● WHAT IS REQUIRED: From the first line of the listing below through the line with "Delnex: [239,480,303,544] ->", transcribe exactly and skip the pictures.

Segment Start: RECORDS FOR PROCESSING

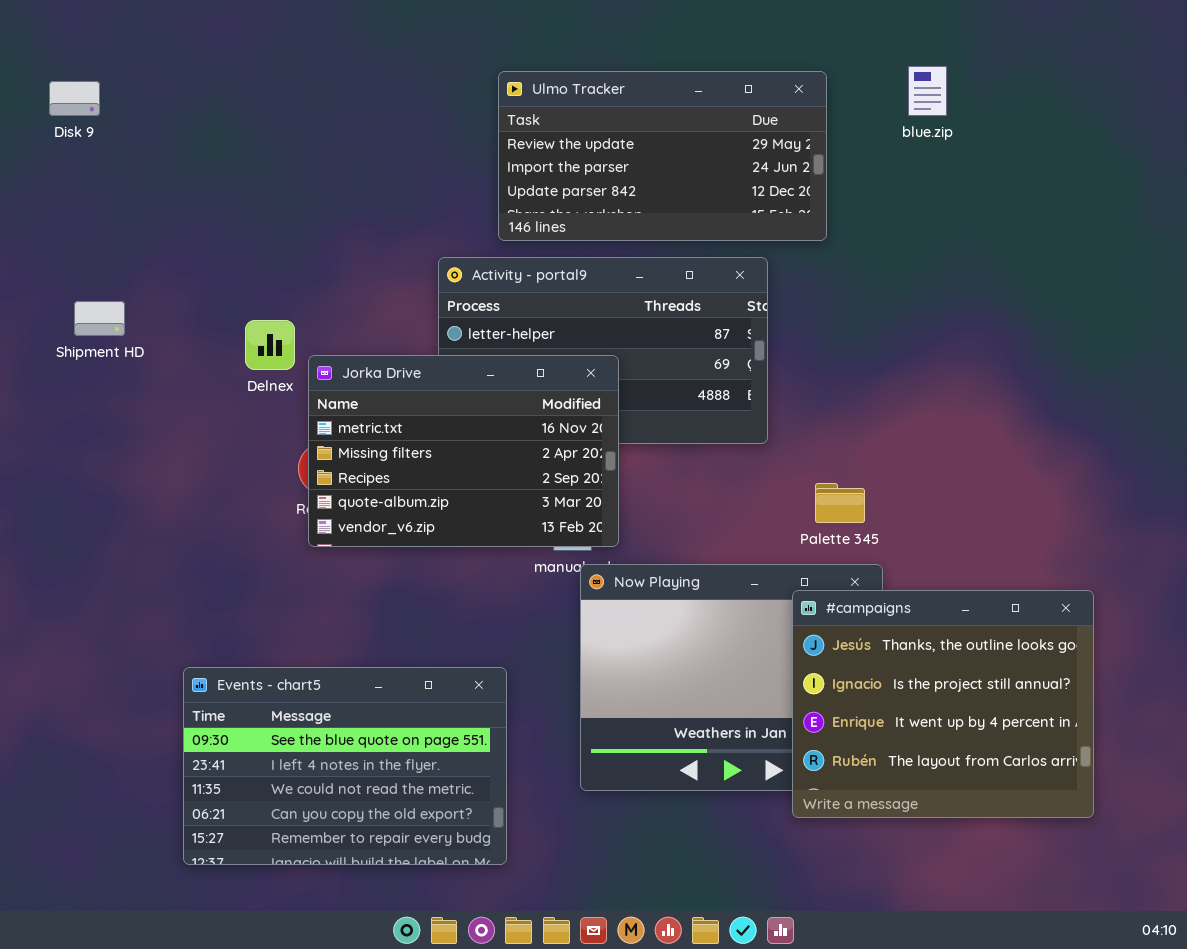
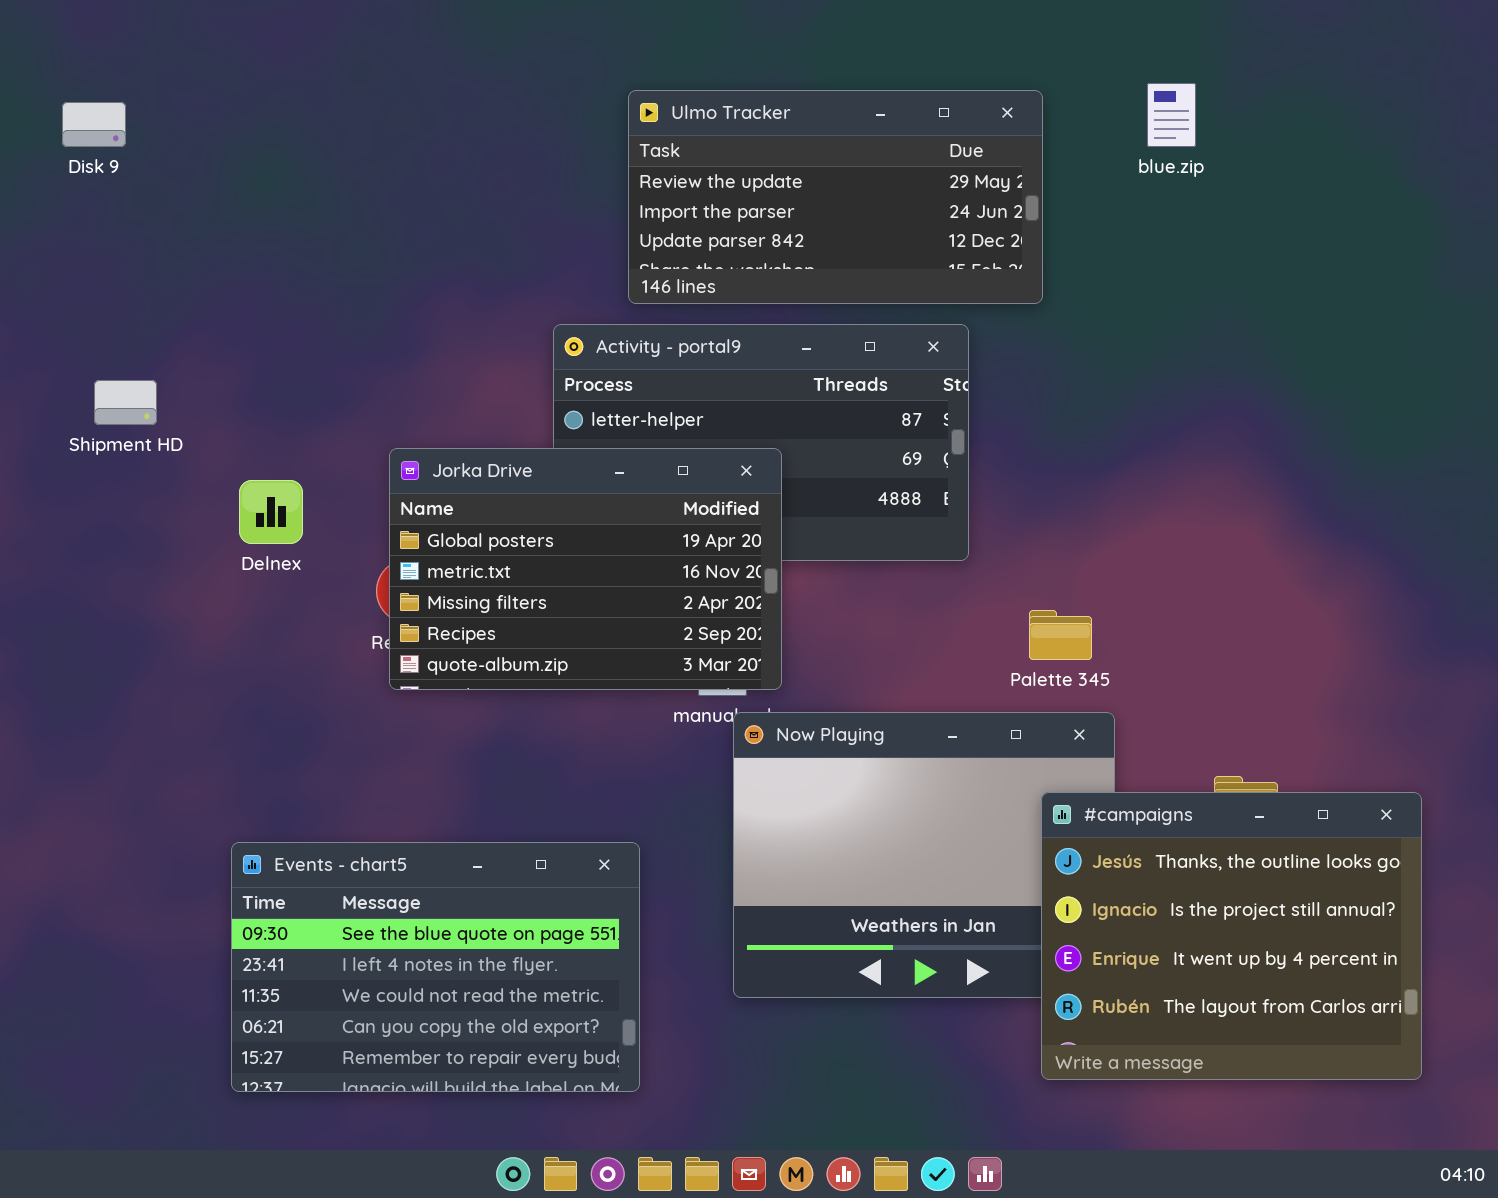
Delnex: [245,320,295,370] -> [239,480,303,544], moved
Jorka Drive: [308,355,619,547] -> [389,448,782,690], scrolled up 1 row
#campaigns: [792,590,1094,818] -> [1041,792,1422,1080], moved

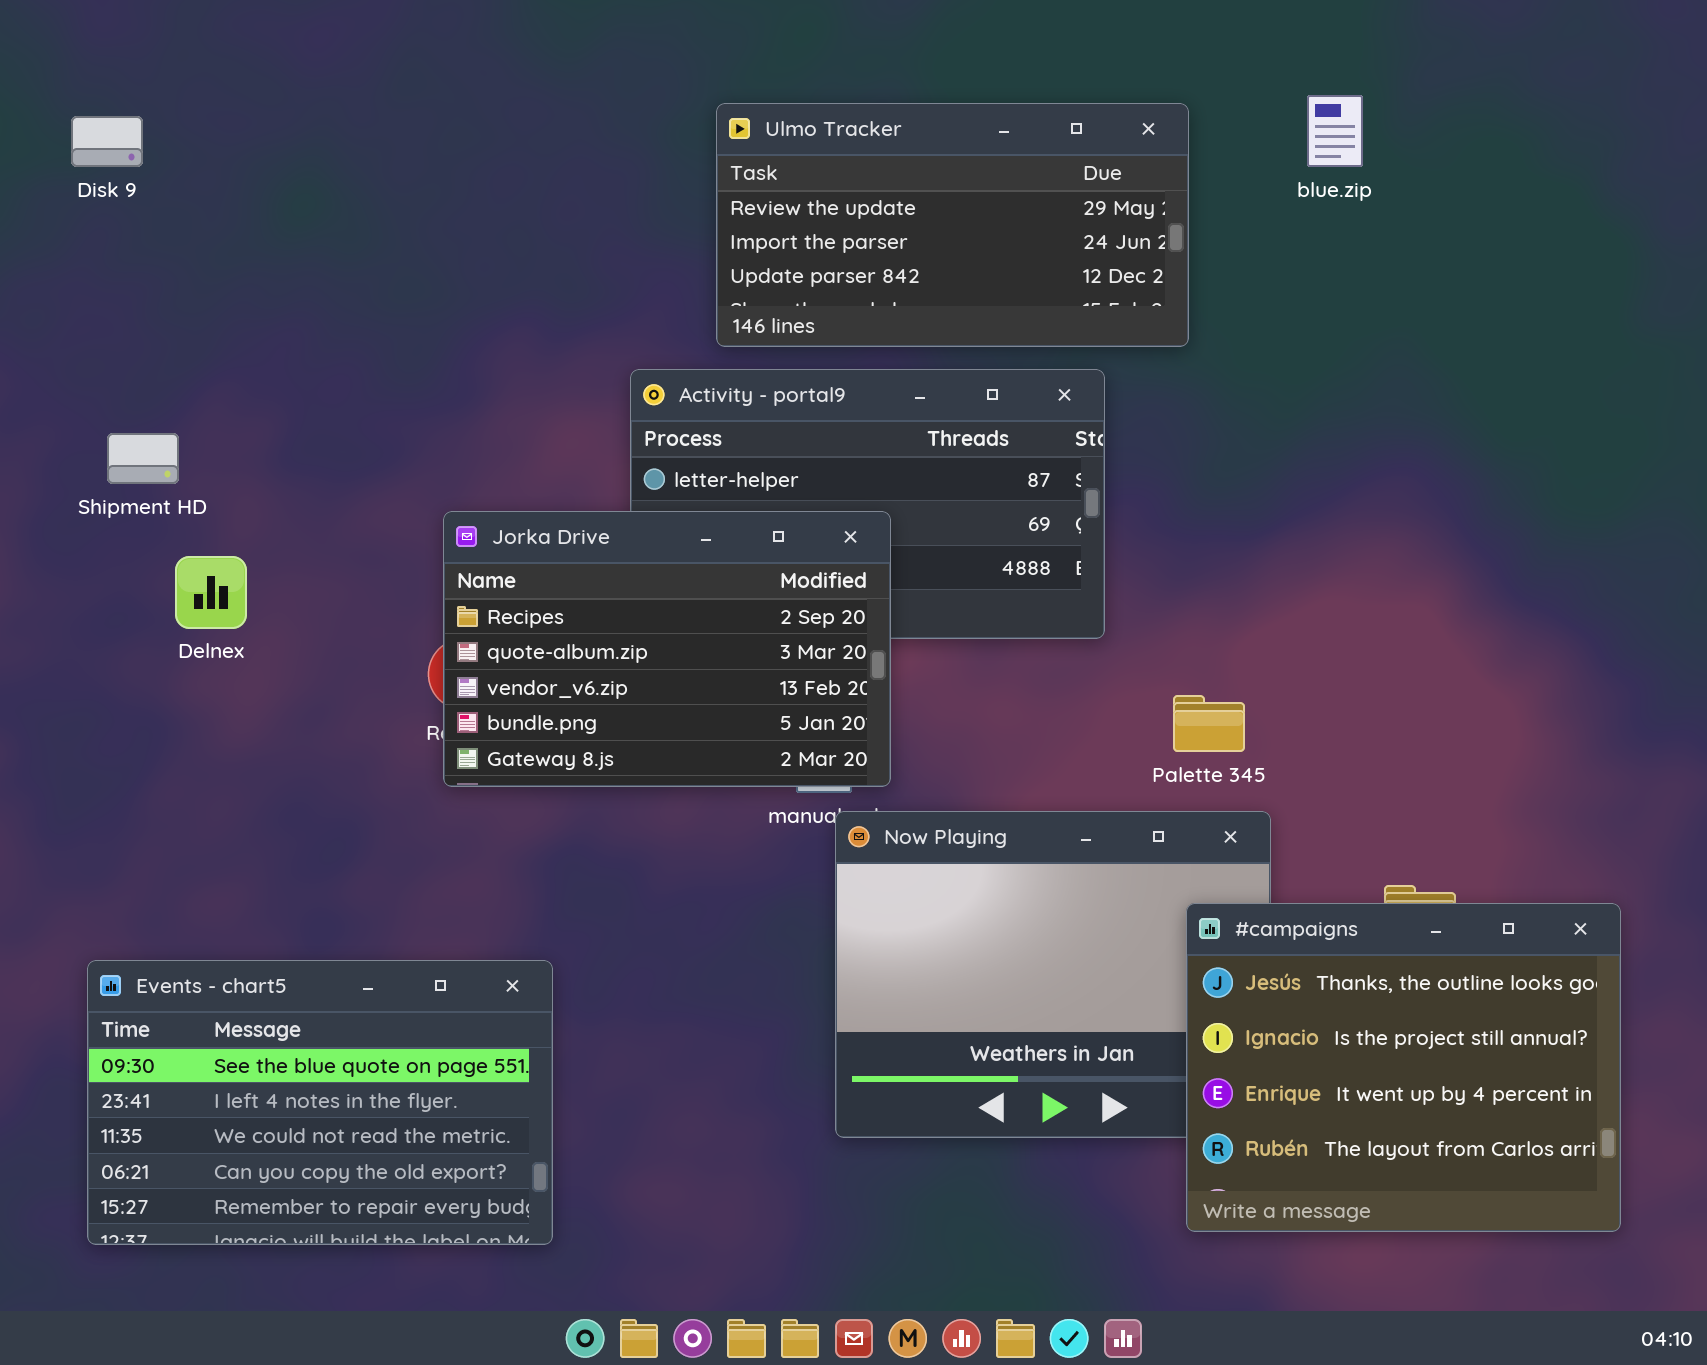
Jorka Drive: [389,448,782,690] -> [443,511,891,787], scrolled down 3 rows
Delnex: [239,480,303,544] -> [175,556,247,629], moved
Events - chart5: [231,842,640,1092] -> [87,960,553,1245], moved

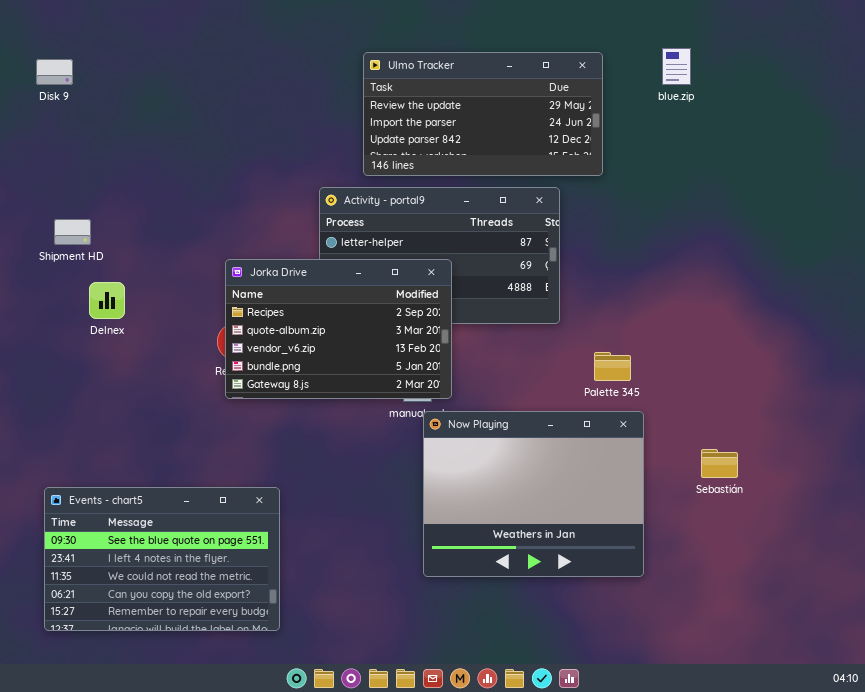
#campaigns: [1186,903,1621,1232] -> none, closed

Segment End: RECORDS FOR PROCESSING

● WRITTEN RESPONSE:
Delnex: [245,320,295,370] -> [239,480,303,544], moved
Jorka Drive: [308,355,619,547] -> [389,448,782,690], scrolled up 1 row
#campaigns: [792,590,1094,818] -> [1041,792,1422,1080], moved

Jorka Drive: [389,448,782,690] -> [443,511,891,787], scrolled down 3 rows
Delnex: [239,480,303,544] -> [175,556,247,629], moved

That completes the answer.